What the task requires: Copy verbatim the block of lines in the entries below whose first line contains "white brick A6:C6" and whose last line contains "yellow brick C1:D2 level 3 -> none". Leave out all other lines.

Data provided:
[Start of Attachment]
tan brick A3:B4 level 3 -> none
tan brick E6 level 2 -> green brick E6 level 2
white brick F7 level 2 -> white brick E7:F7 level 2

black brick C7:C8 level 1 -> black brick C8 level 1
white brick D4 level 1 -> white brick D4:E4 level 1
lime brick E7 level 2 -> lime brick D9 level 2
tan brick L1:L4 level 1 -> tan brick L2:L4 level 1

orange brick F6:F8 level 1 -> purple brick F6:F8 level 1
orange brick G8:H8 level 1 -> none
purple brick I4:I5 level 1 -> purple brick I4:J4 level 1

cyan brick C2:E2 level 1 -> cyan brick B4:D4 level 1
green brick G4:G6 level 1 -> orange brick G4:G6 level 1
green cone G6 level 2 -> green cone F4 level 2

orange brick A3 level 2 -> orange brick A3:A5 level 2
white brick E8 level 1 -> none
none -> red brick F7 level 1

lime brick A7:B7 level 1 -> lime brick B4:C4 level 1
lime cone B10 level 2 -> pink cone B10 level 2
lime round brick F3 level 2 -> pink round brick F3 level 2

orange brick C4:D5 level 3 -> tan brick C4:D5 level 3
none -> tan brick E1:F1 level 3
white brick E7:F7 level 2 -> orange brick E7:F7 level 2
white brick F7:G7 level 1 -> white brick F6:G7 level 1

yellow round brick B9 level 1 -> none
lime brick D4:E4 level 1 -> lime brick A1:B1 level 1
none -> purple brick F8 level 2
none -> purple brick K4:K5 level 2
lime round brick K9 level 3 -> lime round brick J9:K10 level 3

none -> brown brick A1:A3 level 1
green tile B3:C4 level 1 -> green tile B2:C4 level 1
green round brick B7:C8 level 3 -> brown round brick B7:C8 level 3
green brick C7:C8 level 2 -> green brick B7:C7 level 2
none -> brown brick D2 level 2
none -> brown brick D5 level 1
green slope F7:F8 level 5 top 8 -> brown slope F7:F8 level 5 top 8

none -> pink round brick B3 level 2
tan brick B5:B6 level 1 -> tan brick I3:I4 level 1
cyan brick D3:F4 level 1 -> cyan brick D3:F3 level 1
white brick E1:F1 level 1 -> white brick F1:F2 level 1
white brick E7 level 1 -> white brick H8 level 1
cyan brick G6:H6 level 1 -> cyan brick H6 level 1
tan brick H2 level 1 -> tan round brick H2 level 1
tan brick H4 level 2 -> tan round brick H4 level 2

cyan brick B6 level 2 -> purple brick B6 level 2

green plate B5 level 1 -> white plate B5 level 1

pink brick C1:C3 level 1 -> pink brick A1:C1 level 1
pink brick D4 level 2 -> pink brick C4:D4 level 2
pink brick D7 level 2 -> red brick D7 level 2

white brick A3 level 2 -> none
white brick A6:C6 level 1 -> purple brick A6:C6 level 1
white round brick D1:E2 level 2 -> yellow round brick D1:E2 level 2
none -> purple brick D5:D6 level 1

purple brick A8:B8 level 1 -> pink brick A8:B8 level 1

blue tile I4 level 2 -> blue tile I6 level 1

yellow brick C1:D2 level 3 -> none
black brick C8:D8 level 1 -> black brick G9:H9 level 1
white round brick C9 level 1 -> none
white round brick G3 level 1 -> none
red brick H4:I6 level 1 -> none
[End of Attachment]
Task output:
white brick A6:C6 level 1 -> purple brick A6:C6 level 1
white round brick D1:E2 level 2 -> yellow round brick D1:E2 level 2
none -> purple brick D5:D6 level 1

purple brick A8:B8 level 1 -> pink brick A8:B8 level 1

blue tile I4 level 2 -> blue tile I6 level 1

yellow brick C1:D2 level 3 -> none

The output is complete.